» Task item: After finding the line that includes "The hexagon nut (pink) moved." in the records below, transcribe it and each line after it through the last, exactly, and add nothing.

= = = =

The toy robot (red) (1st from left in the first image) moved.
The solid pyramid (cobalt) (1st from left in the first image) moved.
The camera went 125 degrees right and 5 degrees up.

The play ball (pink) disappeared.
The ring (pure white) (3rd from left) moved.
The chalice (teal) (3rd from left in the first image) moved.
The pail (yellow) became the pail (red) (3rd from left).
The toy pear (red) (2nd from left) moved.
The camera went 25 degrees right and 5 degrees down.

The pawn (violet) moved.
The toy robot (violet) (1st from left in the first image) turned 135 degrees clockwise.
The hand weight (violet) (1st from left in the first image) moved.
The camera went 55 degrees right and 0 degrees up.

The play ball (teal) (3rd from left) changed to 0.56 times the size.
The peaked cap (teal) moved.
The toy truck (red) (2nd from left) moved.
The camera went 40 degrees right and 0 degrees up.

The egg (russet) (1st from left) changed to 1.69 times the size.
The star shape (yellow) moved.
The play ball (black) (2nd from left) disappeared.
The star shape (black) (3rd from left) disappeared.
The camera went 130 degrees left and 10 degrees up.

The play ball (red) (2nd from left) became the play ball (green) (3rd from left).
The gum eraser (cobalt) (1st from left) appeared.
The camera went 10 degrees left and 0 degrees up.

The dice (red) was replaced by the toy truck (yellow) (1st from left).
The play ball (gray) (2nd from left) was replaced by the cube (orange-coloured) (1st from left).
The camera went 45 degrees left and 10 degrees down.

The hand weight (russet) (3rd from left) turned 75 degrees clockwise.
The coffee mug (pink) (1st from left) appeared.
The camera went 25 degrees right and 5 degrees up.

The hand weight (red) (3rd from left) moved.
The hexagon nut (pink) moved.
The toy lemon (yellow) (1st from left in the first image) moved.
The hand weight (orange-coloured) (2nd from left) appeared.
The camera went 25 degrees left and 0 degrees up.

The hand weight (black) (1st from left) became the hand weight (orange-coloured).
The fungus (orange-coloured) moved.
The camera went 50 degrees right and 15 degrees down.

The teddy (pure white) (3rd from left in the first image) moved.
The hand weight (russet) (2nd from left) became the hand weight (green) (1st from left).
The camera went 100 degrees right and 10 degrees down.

= = = =

» Response to this task:
The hexagon nut (pink) moved.
The toy lemon (yellow) (1st from left in the first image) moved.
The hand weight (orange-coloured) (2nd from left) appeared.
The camera went 25 degrees left and 0 degrees up.

The hand weight (black) (1st from left) became the hand weight (orange-coloured).
The fungus (orange-coloured) moved.
The camera went 50 degrees right and 15 degrees down.

The teddy (pure white) (3rd from left in the first image) moved.
The hand weight (russet) (2nd from left) became the hand weight (green) (1st from left).
The camera went 100 degrees right and 10 degrees down.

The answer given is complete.